■ Task objective
Nothing but the line containing "nefevix (2nd from" and the lines after it in the entries below should appear, each repeated exactly.

[Records excerpted from a collection]

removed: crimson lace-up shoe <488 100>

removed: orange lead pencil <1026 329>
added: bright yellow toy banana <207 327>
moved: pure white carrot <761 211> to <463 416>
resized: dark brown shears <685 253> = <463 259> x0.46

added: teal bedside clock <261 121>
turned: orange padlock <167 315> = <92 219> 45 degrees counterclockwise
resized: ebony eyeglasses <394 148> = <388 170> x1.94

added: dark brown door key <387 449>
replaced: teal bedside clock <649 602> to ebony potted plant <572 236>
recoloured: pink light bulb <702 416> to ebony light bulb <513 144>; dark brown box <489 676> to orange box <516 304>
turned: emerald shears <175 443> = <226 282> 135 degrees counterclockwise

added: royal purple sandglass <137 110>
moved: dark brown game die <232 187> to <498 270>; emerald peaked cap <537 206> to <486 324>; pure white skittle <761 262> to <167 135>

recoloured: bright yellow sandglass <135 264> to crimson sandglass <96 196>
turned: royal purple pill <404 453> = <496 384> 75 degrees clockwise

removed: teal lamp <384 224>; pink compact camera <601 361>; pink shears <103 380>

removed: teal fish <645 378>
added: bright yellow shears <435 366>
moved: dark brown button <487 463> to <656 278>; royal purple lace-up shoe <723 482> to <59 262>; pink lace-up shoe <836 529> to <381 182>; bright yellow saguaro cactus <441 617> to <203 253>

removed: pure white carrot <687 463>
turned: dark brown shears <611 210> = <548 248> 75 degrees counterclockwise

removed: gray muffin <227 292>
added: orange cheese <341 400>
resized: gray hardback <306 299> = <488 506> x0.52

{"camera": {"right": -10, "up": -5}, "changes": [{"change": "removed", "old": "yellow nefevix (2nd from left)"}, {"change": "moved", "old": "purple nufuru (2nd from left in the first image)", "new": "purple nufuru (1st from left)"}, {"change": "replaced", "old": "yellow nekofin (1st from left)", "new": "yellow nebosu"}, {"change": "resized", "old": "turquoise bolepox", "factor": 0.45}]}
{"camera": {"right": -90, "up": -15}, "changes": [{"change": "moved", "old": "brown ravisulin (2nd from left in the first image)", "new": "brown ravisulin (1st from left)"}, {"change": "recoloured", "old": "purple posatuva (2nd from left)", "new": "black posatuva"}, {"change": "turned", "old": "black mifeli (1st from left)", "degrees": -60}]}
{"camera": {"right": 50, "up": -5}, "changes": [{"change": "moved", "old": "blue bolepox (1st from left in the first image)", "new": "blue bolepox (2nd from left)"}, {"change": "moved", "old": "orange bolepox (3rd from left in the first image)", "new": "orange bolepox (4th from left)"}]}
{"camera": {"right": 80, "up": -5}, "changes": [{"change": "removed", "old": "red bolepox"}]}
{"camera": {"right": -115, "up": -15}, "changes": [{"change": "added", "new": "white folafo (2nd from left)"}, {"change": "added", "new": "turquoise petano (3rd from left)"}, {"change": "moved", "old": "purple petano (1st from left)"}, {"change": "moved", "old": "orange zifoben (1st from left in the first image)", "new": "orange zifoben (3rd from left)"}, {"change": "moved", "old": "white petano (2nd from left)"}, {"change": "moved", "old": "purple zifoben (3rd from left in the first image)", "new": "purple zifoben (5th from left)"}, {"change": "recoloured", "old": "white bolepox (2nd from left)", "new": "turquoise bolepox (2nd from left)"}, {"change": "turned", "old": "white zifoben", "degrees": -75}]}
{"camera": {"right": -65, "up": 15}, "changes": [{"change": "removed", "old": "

■ Response
{"camera": {"right": -10, "up": -5}, "changes": [{"change": "removed", "old": "yellow nefevix (2nd from left)"}, {"change": "moved", "old": "purple nufuru (2nd from left in the first image)", "new": "purple nufuru (1st from left)"}, {"change": "replaced", "old": "yellow nekofin (1st from left)", "new": "yellow nebosu"}, {"change": "resized", "old": "turquoise bolepox", "factor": 0.45}]}
{"camera": {"right": -90, "up": -15}, "changes": [{"change": "moved", "old": "brown ravisulin (2nd from left in the first image)", "new": "brown ravisulin (1st from left)"}, {"change": "recoloured", "old": "purple posatuva (2nd from left)", "new": "black posatuva"}, {"change": "turned", "old": "black mifeli (1st from left)", "degrees": -60}]}
{"camera": {"right": 50, "up": -5}, "changes": [{"change": "moved", "old": "blue bolepox (1st from left in the first image)", "new": "blue bolepox (2nd from left)"}, {"change": "moved", "old": "orange bolepox (3rd from left in the first image)", "new": "orange bolepox (4th from left)"}]}
{"camera": {"right": 80, "up": -5}, "changes": [{"change": "removed", "old": "red bolepox"}]}
{"camera": {"right": -115, "up": -15}, "changes": [{"change": "added", "new": "white folafo (2nd from left)"}, {"change": "added", "new": "turquoise petano (3rd from left)"}, {"change": "moved", "old": "purple petano (1st from left)"}, {"change": "moved", "old": "orange zifoben (1st from left in the first image)", "new": "orange zifoben (3rd from left)"}, {"change": "moved", "old": "white petano (2nd from left)"}, {"change": "moved", "old": "purple zifoben (3rd from left in the first image)", "new": "purple zifoben (5th from left)"}, {"change": "recoloured", "old": "white bolepox (2nd from left)", "new": "turquoise bolepox (2nd from left)"}, {"change": "turned", "old": "white zifoben", "degrees": -75}]}
{"camera": {"right": -65, "up": 15}, "changes": [{"change": "removed", "old": "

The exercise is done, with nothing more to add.